Task objective = Filter the entries below, keeping only lines with "minus".
*****
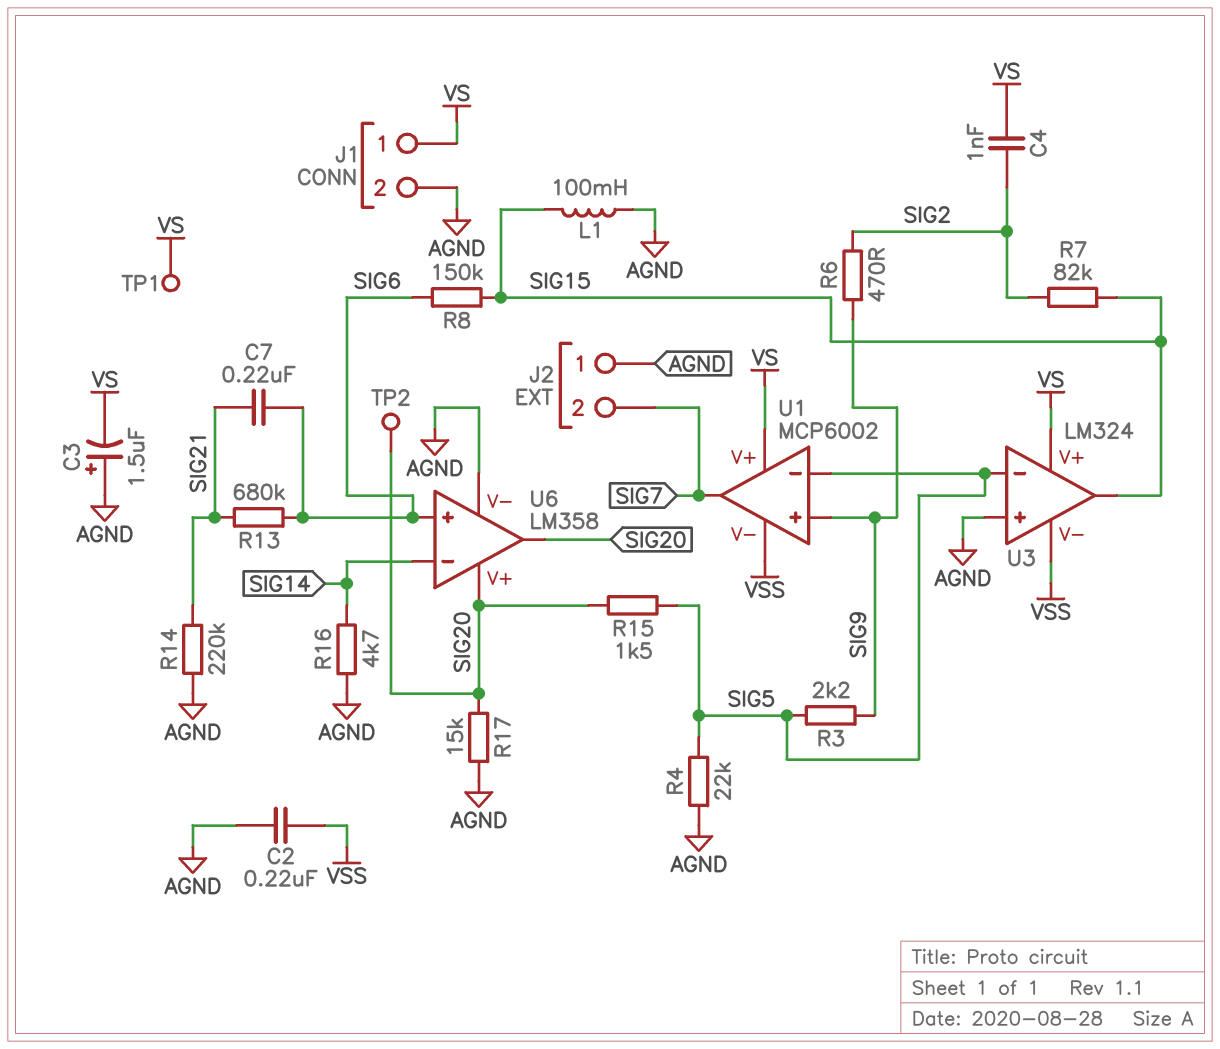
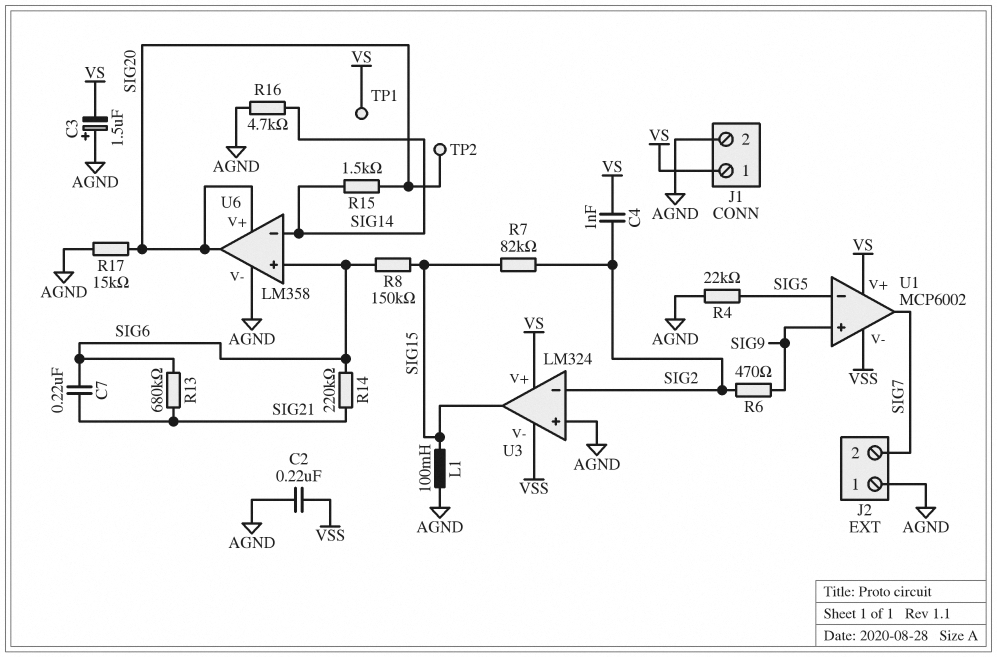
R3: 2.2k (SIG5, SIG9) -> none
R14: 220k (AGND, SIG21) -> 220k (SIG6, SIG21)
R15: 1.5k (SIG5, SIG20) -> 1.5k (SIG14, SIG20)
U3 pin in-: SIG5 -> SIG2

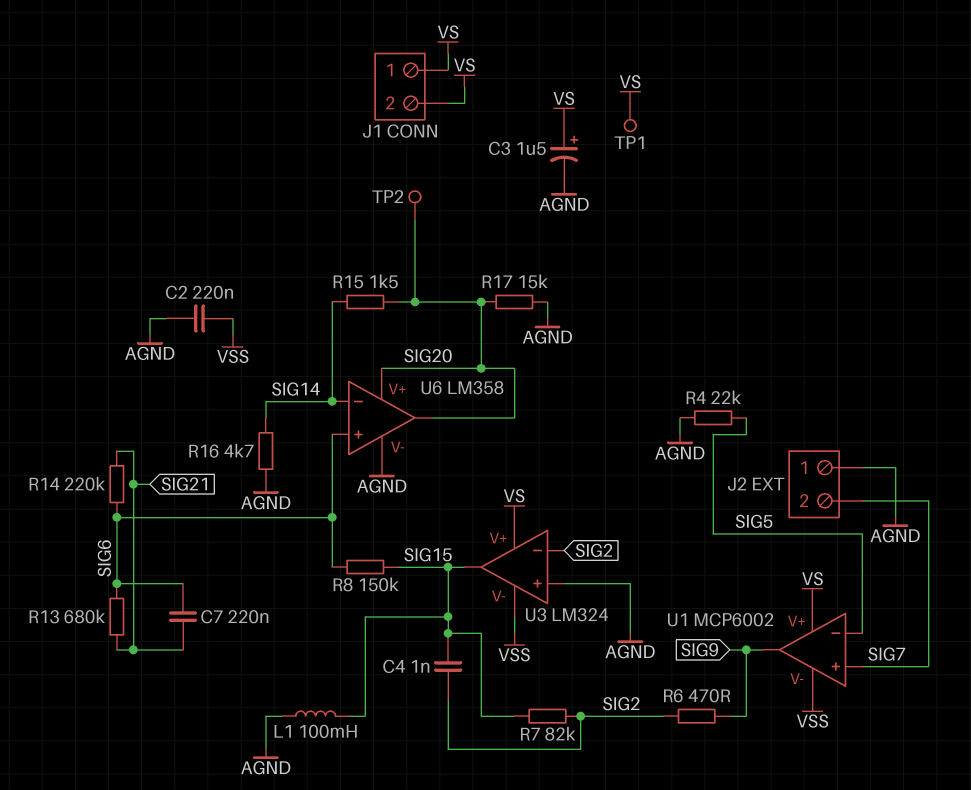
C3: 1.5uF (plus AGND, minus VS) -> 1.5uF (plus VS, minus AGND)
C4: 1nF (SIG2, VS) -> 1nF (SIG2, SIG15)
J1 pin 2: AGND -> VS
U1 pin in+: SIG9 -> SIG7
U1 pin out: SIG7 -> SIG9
*****
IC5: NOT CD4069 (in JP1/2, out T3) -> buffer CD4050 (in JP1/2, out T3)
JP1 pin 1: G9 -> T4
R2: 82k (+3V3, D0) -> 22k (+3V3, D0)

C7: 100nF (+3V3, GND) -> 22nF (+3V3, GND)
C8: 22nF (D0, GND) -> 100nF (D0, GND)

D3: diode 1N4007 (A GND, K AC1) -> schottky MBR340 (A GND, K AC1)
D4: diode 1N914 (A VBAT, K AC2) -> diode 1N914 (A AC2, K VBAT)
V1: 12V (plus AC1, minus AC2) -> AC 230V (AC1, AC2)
*****
Your response =
C3: 1.5uF (plus AGND, minus VS) -> 1.5uF (plus VS, minus AGND)
V1: 12V (plus AC1, minus AC2) -> AC 230V (AC1, AC2)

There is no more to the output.